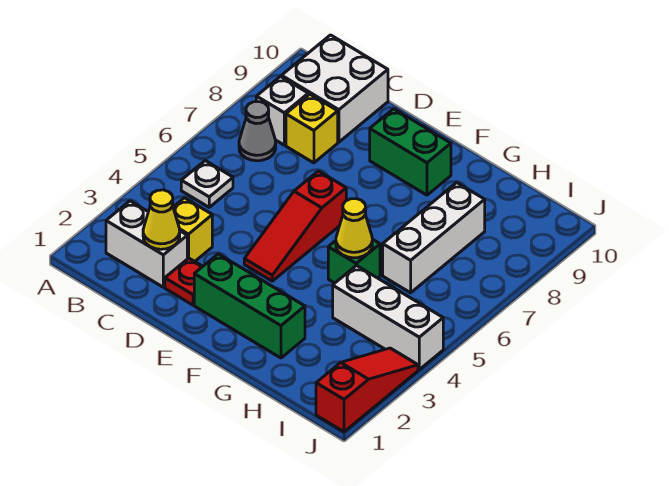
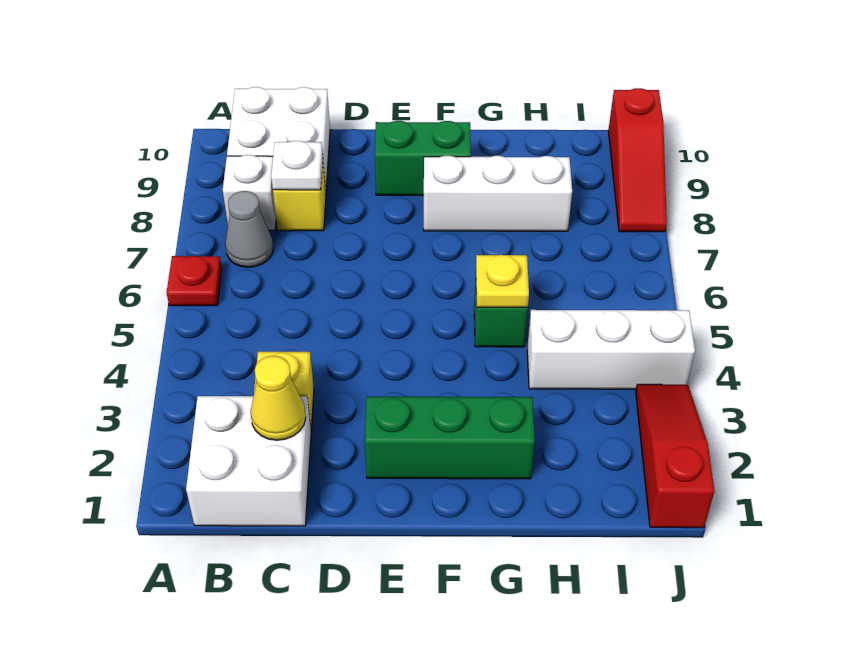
white 1x2 brick [106,201,187,287] -> white 2x2 brick [186,396,311,526]
white 1x1 plate [181,161,233,207] -> white 1x1 plate moved to [271,141,323,190]
red 1x1 plate [165,258,203,305] -> red 1x1 plate moved to [167,256,222,306]
red 1x3 slope [244,171,346,281] -> red 1x3 slope moved to [608,88,667,232]
yellow 1x1 cone [336,199,372,258] -> yellow 1x1 plate [476,255,529,307]
white 1x3 brick [383,183,485,293] -> white 1x3 brick turned to [424,156,572,231]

______________________________

→ **ASSIGNMENT**: Everything in the listing should be repeated exactly except the pictures.

→ **COMPLETED EXERCISE**:
white 1x2 brick [106,201,187,287] -> white 2x2 brick [186,396,311,526]
white 1x1 plate [181,161,233,207] -> white 1x1 plate moved to [271,141,323,190]
red 1x1 plate [165,258,203,305] -> red 1x1 plate moved to [167,256,222,306]
red 1x3 slope [244,171,346,281] -> red 1x3 slope moved to [608,88,667,232]
yellow 1x1 cone [336,199,372,258] -> yellow 1x1 plate [476,255,529,307]
white 1x3 brick [383,183,485,293] -> white 1x3 brick turned to [424,156,572,231]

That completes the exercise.